> **The task**
Write out the lines below word for word, from the first one through the line that contains "road 2 (track): [(0,83),(74,53),(138,0)]", including that line.

> **Dataset rows**
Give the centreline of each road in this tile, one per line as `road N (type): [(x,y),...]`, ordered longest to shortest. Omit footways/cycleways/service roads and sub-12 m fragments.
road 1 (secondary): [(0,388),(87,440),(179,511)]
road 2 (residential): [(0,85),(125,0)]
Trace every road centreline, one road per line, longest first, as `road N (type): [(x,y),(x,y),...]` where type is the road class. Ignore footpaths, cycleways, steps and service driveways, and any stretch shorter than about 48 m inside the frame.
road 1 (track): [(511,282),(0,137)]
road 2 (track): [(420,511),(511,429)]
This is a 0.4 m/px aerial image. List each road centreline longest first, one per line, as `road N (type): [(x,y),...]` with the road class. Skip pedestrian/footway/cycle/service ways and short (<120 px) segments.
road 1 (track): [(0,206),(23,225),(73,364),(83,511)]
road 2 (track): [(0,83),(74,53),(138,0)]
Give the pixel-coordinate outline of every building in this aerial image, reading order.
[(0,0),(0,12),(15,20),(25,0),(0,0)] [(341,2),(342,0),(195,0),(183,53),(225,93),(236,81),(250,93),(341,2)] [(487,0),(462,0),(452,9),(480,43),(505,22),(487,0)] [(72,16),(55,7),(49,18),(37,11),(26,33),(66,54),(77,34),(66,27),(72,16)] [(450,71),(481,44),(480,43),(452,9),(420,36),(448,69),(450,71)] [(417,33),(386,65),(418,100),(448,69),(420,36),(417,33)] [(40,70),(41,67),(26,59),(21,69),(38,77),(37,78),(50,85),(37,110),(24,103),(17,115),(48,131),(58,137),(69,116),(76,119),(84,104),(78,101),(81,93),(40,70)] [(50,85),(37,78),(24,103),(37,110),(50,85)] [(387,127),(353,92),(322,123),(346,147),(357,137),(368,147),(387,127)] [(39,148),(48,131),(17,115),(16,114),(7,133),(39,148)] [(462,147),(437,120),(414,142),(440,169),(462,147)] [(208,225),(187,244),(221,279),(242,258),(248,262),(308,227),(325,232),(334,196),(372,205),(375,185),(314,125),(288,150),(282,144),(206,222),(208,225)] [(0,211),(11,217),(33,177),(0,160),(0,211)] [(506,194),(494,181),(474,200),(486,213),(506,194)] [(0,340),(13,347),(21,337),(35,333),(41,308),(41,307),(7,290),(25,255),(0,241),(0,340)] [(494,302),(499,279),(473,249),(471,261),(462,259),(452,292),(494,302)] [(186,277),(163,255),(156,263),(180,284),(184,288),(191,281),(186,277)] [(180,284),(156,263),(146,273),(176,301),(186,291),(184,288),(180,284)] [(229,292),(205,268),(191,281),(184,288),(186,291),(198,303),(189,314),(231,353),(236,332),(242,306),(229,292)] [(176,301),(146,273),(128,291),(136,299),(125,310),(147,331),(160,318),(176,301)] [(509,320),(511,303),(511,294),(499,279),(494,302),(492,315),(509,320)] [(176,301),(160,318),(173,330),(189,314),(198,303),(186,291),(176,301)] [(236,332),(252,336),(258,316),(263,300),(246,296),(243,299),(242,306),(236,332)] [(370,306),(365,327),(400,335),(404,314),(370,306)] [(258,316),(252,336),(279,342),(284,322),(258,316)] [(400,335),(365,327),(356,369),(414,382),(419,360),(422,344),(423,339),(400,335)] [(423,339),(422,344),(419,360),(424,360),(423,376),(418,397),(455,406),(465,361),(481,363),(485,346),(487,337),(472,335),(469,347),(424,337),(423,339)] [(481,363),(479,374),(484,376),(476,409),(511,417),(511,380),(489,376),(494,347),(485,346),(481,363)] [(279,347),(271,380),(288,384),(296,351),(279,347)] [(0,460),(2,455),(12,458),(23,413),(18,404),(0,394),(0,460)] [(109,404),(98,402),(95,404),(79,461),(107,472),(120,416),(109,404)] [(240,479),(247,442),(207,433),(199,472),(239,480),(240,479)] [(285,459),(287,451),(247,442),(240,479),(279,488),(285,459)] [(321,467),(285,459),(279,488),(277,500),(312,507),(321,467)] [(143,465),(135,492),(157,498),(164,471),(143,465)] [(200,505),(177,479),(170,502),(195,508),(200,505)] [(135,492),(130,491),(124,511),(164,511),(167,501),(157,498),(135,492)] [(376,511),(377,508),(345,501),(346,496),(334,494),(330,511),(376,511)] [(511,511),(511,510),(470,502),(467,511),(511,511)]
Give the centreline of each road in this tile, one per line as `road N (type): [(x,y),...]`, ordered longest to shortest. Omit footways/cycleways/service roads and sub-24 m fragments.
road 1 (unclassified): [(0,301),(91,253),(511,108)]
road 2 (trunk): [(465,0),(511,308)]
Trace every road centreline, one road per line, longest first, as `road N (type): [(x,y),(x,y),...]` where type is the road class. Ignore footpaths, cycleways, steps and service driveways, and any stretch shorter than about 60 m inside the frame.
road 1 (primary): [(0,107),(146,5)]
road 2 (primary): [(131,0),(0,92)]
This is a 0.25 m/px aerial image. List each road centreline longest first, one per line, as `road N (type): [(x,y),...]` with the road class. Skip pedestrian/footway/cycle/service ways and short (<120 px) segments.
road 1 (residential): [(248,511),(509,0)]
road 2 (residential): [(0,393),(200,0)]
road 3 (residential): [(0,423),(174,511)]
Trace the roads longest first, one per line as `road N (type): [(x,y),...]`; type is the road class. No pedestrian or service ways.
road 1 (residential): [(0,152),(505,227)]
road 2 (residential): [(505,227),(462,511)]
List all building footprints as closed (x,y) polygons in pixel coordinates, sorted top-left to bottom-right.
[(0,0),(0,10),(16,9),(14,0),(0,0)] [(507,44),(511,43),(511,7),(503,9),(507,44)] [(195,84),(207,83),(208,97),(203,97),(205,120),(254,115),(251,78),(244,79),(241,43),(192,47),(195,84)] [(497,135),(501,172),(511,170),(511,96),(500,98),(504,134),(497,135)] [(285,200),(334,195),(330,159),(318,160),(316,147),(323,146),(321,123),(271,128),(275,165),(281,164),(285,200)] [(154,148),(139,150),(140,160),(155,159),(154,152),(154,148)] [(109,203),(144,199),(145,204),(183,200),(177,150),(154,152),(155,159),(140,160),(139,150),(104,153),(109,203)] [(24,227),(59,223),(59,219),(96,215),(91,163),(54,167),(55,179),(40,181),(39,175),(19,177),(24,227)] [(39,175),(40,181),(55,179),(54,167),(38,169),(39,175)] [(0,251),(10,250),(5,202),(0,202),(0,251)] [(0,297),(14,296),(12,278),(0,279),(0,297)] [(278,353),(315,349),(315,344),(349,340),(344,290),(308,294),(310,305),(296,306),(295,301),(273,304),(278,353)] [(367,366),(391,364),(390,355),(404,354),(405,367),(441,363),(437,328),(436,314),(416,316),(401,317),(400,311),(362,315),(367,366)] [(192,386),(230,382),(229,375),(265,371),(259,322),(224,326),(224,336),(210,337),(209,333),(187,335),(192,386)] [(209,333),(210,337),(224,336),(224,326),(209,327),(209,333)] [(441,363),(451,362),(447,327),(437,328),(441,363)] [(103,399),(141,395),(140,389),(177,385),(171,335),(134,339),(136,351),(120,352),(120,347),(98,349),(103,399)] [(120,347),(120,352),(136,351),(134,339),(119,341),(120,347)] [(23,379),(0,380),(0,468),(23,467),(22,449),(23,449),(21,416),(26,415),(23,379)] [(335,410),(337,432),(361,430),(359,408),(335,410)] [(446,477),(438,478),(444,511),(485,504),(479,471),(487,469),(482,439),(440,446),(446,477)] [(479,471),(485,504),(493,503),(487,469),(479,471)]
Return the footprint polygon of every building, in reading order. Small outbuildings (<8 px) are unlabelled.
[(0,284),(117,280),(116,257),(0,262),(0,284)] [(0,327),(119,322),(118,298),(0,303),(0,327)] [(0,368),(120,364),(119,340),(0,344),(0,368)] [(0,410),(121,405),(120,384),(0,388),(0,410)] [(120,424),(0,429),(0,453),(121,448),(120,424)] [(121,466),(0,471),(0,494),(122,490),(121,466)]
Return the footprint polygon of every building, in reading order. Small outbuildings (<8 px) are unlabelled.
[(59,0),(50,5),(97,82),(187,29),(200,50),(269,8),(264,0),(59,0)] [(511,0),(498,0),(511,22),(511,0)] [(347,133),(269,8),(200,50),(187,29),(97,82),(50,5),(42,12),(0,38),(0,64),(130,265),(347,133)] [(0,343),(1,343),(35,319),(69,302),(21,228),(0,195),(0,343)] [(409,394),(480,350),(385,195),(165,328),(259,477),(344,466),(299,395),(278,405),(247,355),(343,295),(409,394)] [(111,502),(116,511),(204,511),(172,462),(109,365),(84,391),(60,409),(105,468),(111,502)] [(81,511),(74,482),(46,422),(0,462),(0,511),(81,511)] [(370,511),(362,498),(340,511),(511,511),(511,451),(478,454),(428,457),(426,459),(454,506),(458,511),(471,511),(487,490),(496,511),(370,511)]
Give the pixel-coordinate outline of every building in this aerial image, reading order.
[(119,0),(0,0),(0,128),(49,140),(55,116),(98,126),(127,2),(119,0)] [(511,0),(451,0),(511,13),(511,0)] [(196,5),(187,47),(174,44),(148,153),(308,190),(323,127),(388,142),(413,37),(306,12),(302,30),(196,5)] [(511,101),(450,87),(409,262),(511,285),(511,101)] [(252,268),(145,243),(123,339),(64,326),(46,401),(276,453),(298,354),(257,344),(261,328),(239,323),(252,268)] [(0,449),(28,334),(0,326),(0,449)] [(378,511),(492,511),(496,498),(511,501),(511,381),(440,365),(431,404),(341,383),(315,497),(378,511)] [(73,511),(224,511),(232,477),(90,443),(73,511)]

> **Exercise solution**
Give the centreline of each road in this tile, one per line as `road N (type): [(x,y),...]`, ordered longest to shortest. Omit footways/cycleways/service roads and sub-12 m fragments.
road 1 (secondary): [(0,388),(87,440),(179,511)]
road 2 (residential): [(0,85),(125,0)]
Trace every road centreline, one road per line, longest first, as `road N (type): [(x,y),(x,y),...]` where type is the road class. Ignore footpaths, cycleways, steps and service driveways, and any stretch shorter than about 48 m inside the frame.
road 1 (track): [(511,282),(0,137)]
road 2 (track): [(420,511),(511,429)]
This is a 0.4 m/px aerial image. List each road centreline longest first, one per line, as `road N (type): [(x,y),...]` with the road class. Skip pedestrian/footway/cycle/service ways and short (<120 px) segments.
road 1 (track): [(0,206),(23,225),(73,364),(83,511)]
road 2 (track): [(0,83),(74,53),(138,0)]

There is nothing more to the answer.